**Task**
All records that follow are to be copied exactly, with images omitted.

Extracted data entries
============================================================

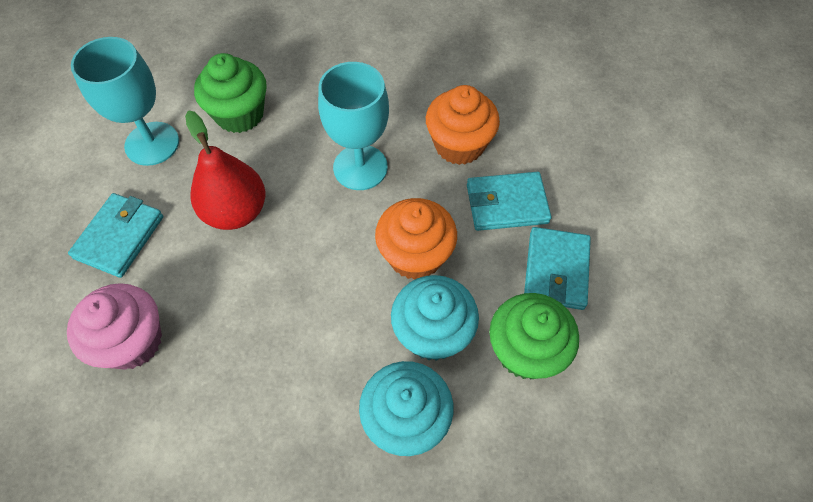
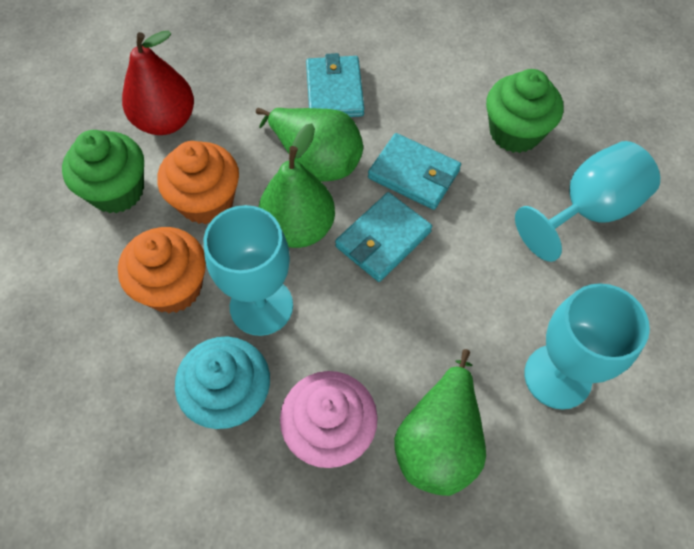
green pear: none = 0 -> [256,108,363,182] [259,123,335,248] [394,349,486,496] = 3
turquoise cupcake: [359,361,454,456] [391,275,479,361] = 2 -> [175,337,270,429] = 1
turquoise goblet: [71,37,179,166] [318,62,389,190] = 2 -> [204,205,293,336] [515,141,660,262] [524,283,650,410] = 3

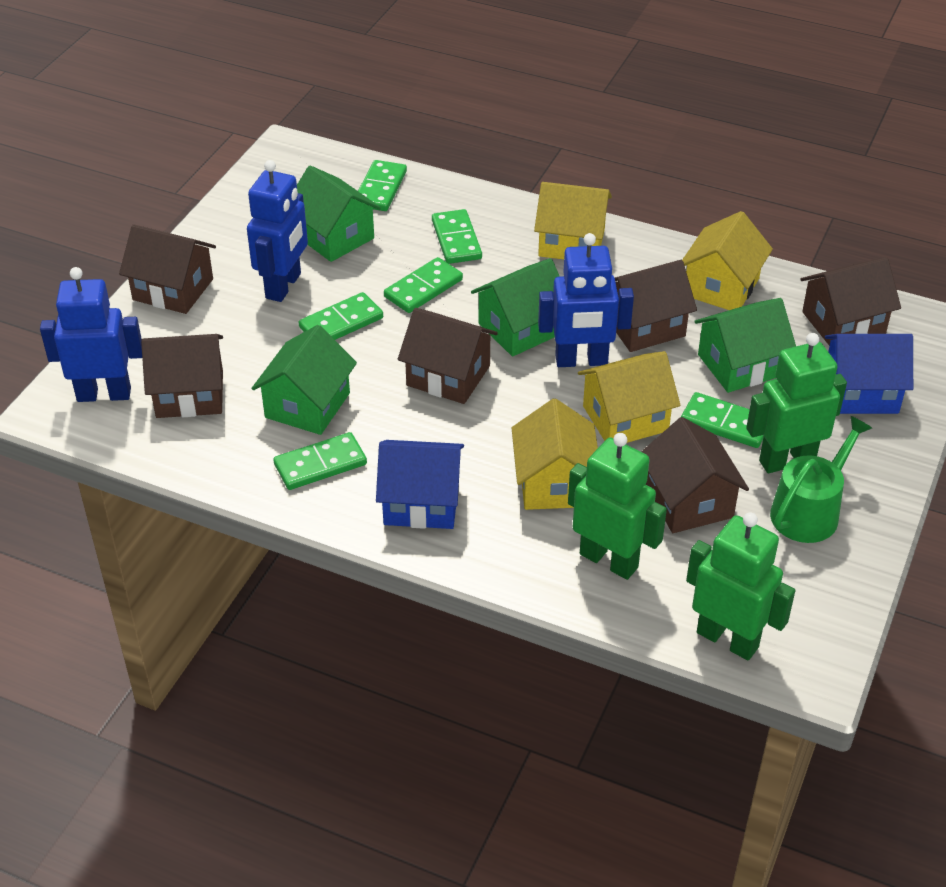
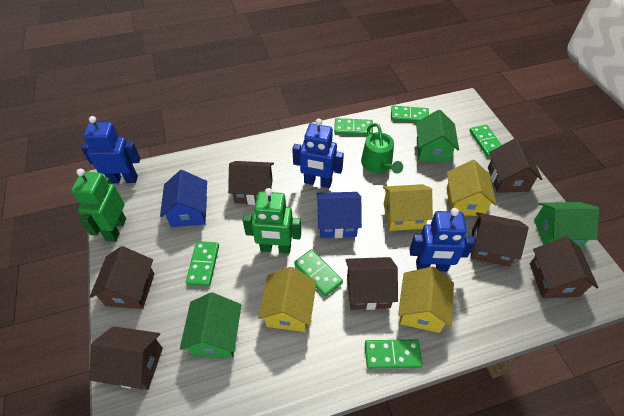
brown house: [119,224,216,314] [141,334,223,418] [398,308,498,404] [615,260,697,352] [641,417,749,533] [800,257,901,346] = 6 -> [89,326,163,390] [90,246,155,309] [228,161,274,205] [345,257,398,310] [471,212,529,267] [488,138,542,193] [530,236,599,298] = 7
green house: [251,325,357,435] [297,165,381,262] [471,258,560,357] [694,298,796,393] = 4 -> [180,292,241,358] [416,110,459,162] [534,202,599,248] = 3
green robot: [568,433,667,580] [686,512,795,660] [746,333,847,473] = 3 -> [71,168,126,242] [242,188,301,253] = 2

============================================================

**Solution for this task**
green pear: none = 0 -> [256,108,363,182] [259,123,335,248] [394,349,486,496] = 3
turquoise cupcake: [359,361,454,456] [391,275,479,361] = 2 -> [175,337,270,429] = 1
turquoise goblet: [71,37,179,166] [318,62,389,190] = 2 -> [204,205,293,336] [515,141,660,262] [524,283,650,410] = 3

brown house: [119,224,216,314] [141,334,223,418] [398,308,498,404] [615,260,697,352] [641,417,749,533] [800,257,901,346] = 6 -> [89,326,163,390] [90,246,155,309] [228,161,274,205] [345,257,398,310] [471,212,529,267] [488,138,542,193] [530,236,599,298] = 7
green house: [251,325,357,435] [297,165,381,262] [471,258,560,357] [694,298,796,393] = 4 -> [180,292,241,358] [416,110,459,162] [534,202,599,248] = 3
green robot: [568,433,667,580] [686,512,795,660] [746,333,847,473] = 3 -> [71,168,126,242] [242,188,301,253] = 2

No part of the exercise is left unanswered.